Given records:
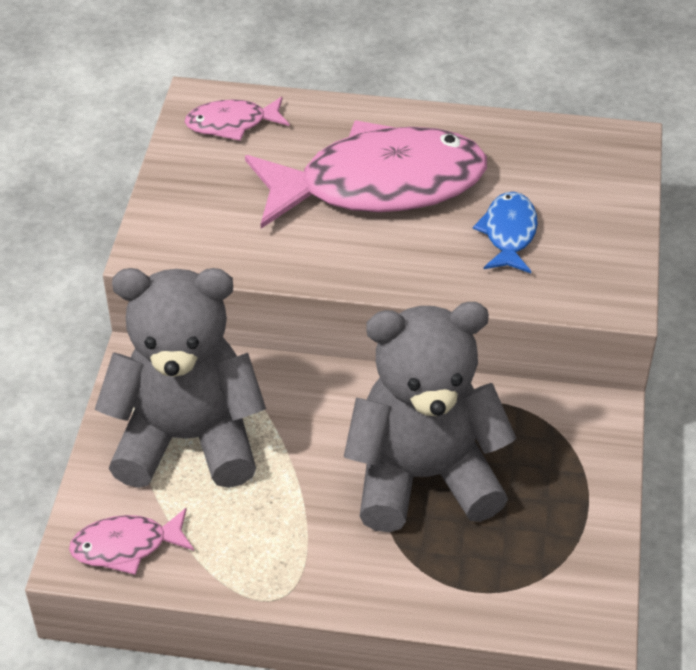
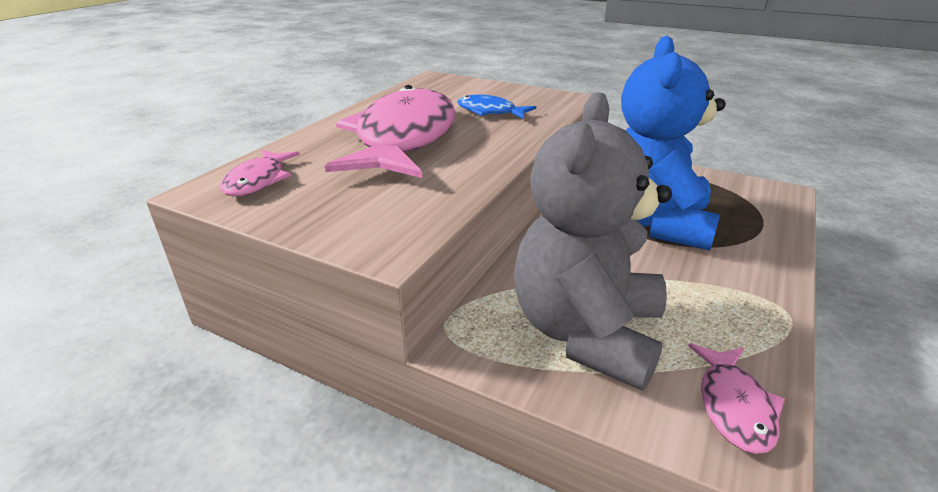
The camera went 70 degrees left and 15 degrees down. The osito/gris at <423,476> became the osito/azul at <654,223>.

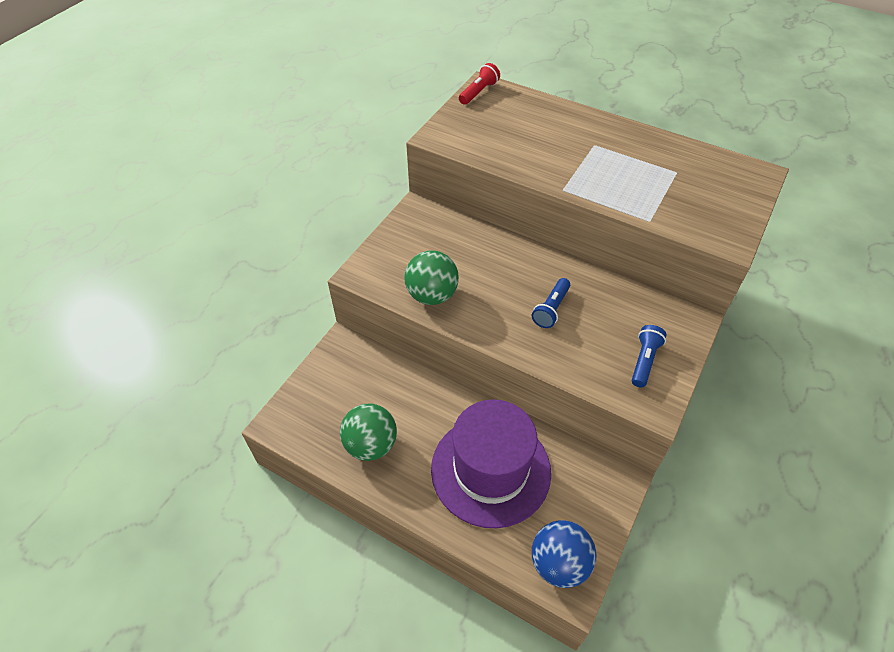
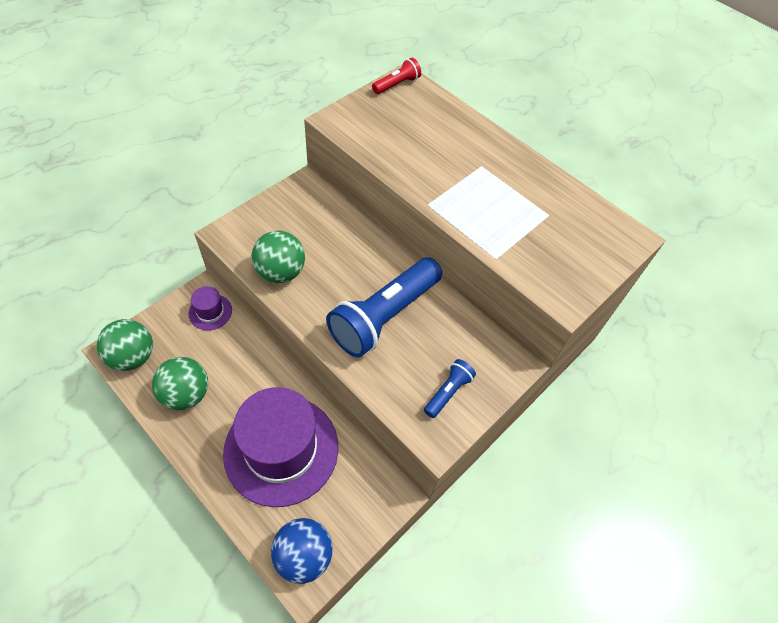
The camera went 10 degrees right and 5 degrees up. The pelota/verde at <133,357> appeared. The sombrero/morado at <210,312> appeared. The lámpara de mano/azul at <551,309> changed to 2.18 times the size.

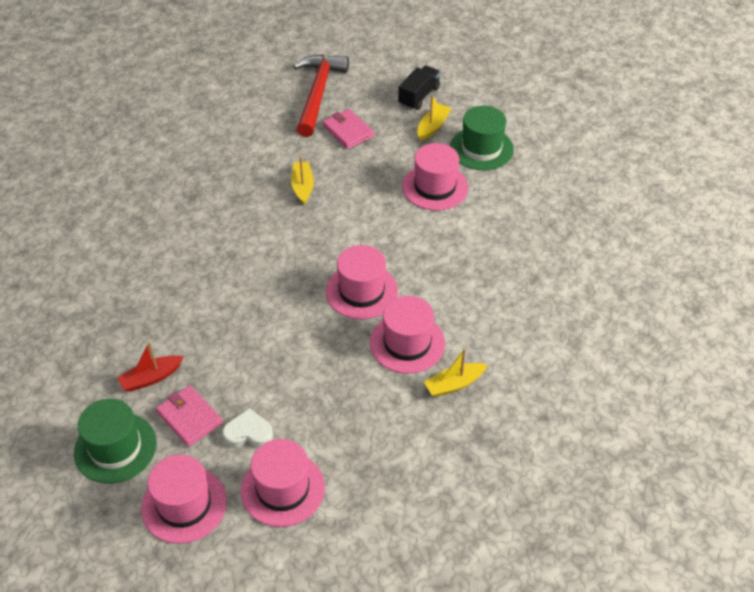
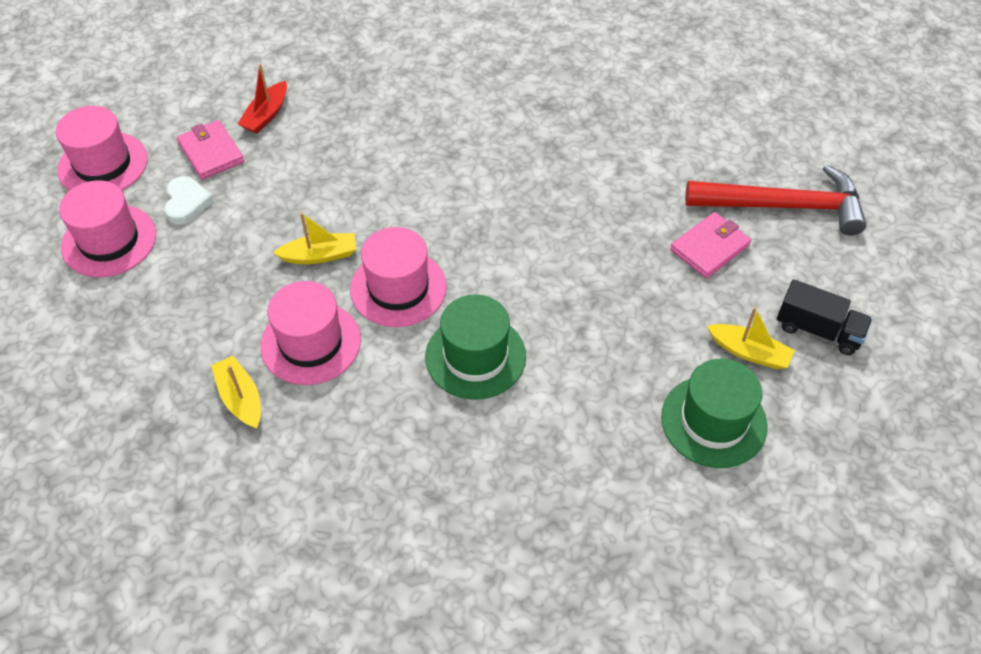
The camera went 85 degrees right and 5 degrees up. The sombrero/rosa at <435,187> disappeared. The sombrero/verde moved from <115,448> to <475,356>. The barco/amarillo moved from <302,187> to <320,255>. The barco/rojo at <151,378> turned 120 degrees counterclockwise. The cartera/rosa at <189,418> turned 75 degrees counterclockwise.

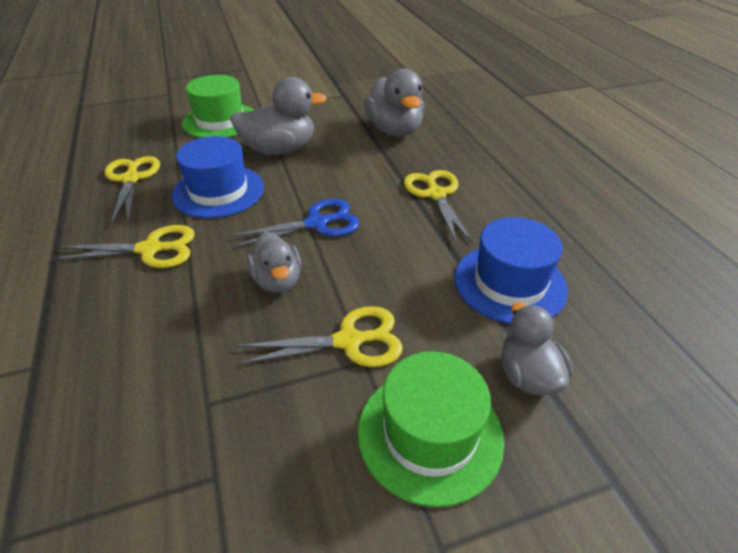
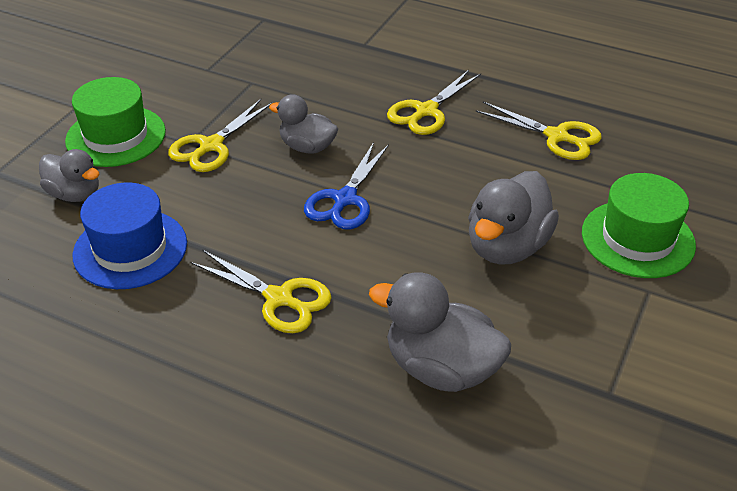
The camera went 135 degrees right and 0 degrees up. The sombrero/azul at <218,191> disappeared.

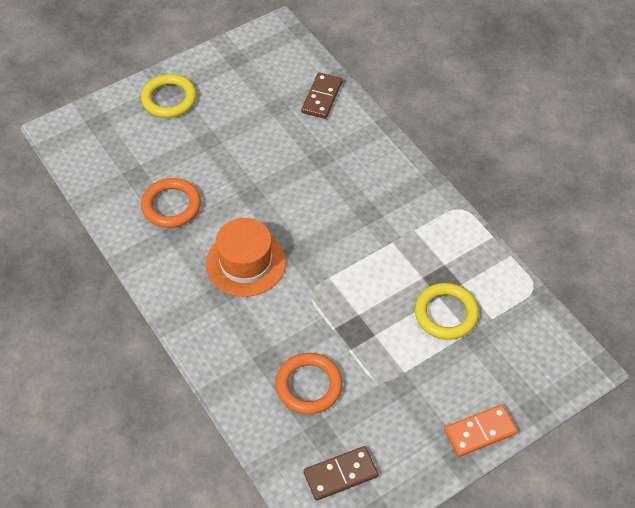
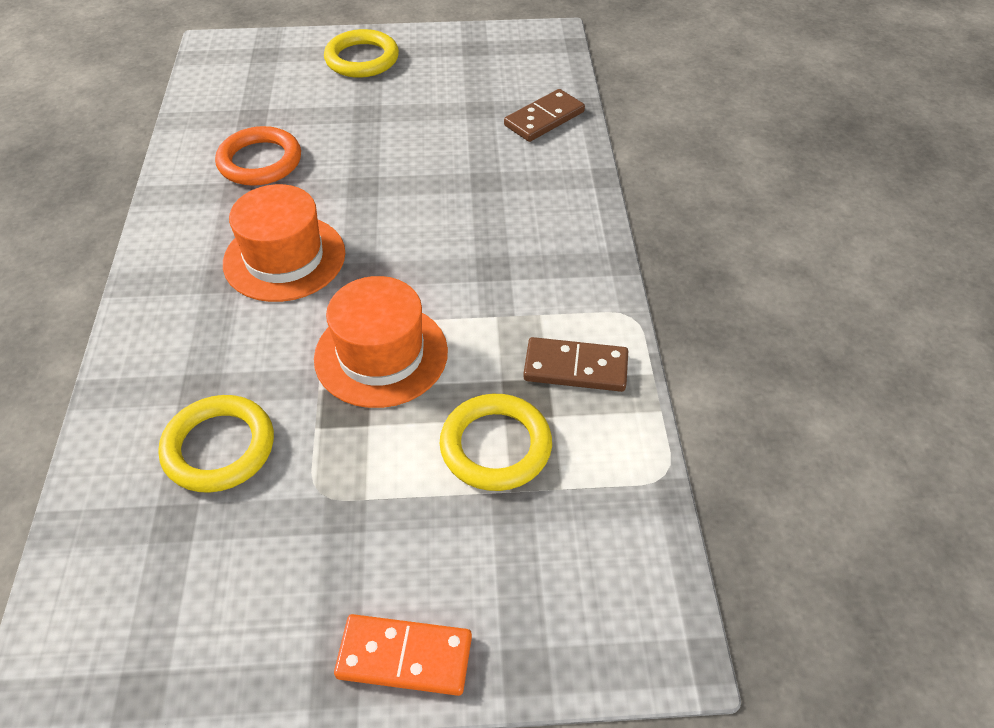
The camera went 30 degrees right and 5 degrees down. The sombrero/naranja at <381,354> appeared. The ficha de dominó/marrón moved from <340,474> to <575,368>. The anillo/naranja at <309,386> became the anillo/amarillo at <219,448>.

Assignment: The reply must contain every entry above, exactly as written, and none of the pictures.

Exercise response:
The camera went 70 degrees left and 15 degrees down. The osito/gris at <423,476> became the osito/azul at <654,223>.

The camera went 10 degrees right and 5 degrees up. The pelota/verde at <133,357> appeared. The sombrero/morado at <210,312> appeared. The lámpara de mano/azul at <551,309> changed to 2.18 times the size.

The camera went 85 degrees right and 5 degrees up. The sombrero/rosa at <435,187> disappeared. The sombrero/verde moved from <115,448> to <475,356>. The barco/amarillo moved from <302,187> to <320,255>. The barco/rojo at <151,378> turned 120 degrees counterclockwise. The cartera/rosa at <189,418> turned 75 degrees counterclockwise.

The camera went 135 degrees right and 0 degrees up. The sombrero/azul at <218,191> disappeared.

The camera went 30 degrees right and 5 degrees down. The sombrero/naranja at <381,354> appeared. The ficha de dominó/marrón moved from <340,474> to <575,368>. The anillo/naranja at <309,386> became the anillo/amarillo at <219,448>.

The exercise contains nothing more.